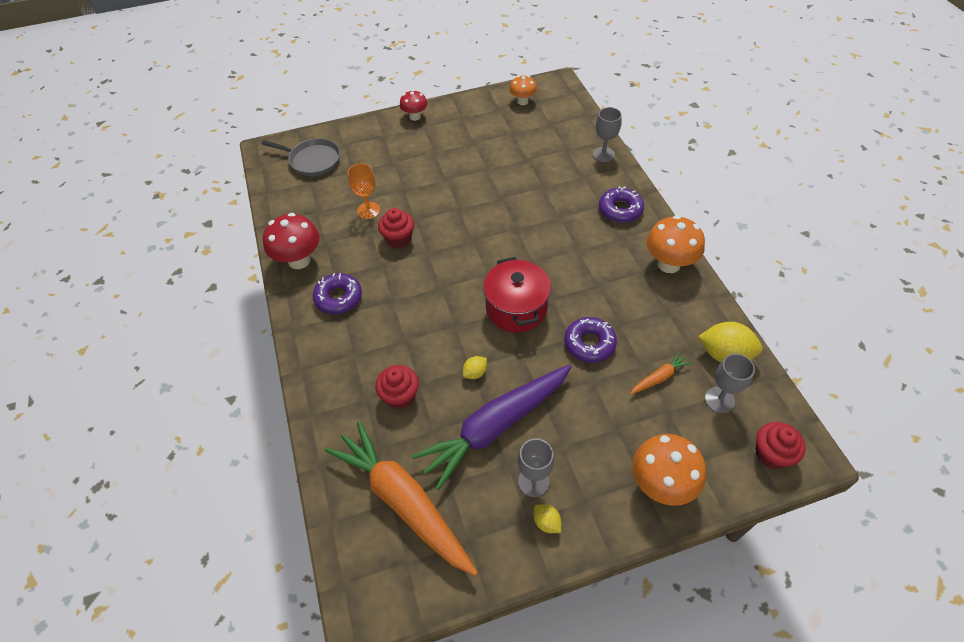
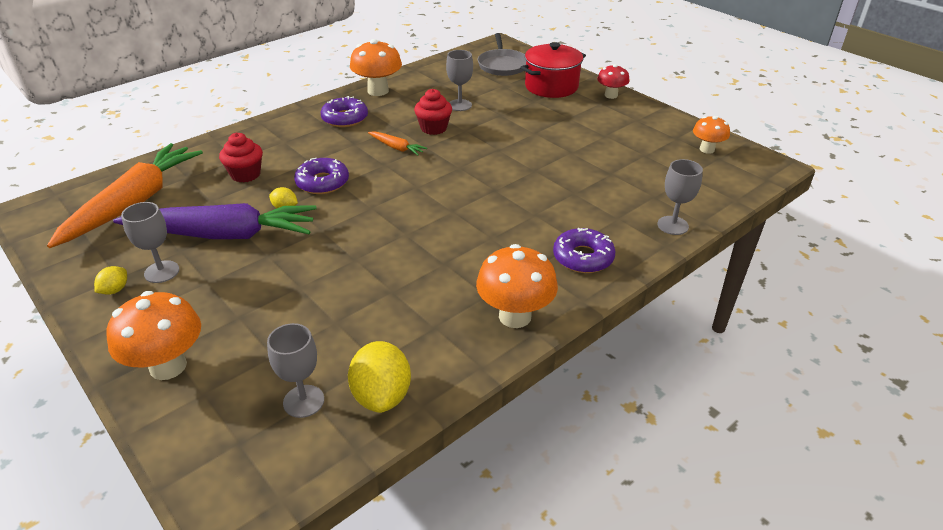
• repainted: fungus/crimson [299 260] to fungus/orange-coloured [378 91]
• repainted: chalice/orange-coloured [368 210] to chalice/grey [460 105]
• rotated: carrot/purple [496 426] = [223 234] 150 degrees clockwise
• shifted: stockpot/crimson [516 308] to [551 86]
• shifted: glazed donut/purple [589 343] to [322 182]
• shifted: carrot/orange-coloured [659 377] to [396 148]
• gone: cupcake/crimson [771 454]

* **Problem to solve**:
Exact copies of the entries above are needed, with every picture removed.

* **Task result**:
• repainted: fungus/crimson [299 260] to fungus/orange-coloured [378 91]
• repainted: chalice/orange-coloured [368 210] to chalice/grey [460 105]
• rotated: carrot/purple [496 426] = [223 234] 150 degrees clockwise
• shifted: stockpot/crimson [516 308] to [551 86]
• shifted: glazed donut/purple [589 343] to [322 182]
• shifted: carrot/orange-coloured [659 377] to [396 148]
• gone: cupcake/crimson [771 454]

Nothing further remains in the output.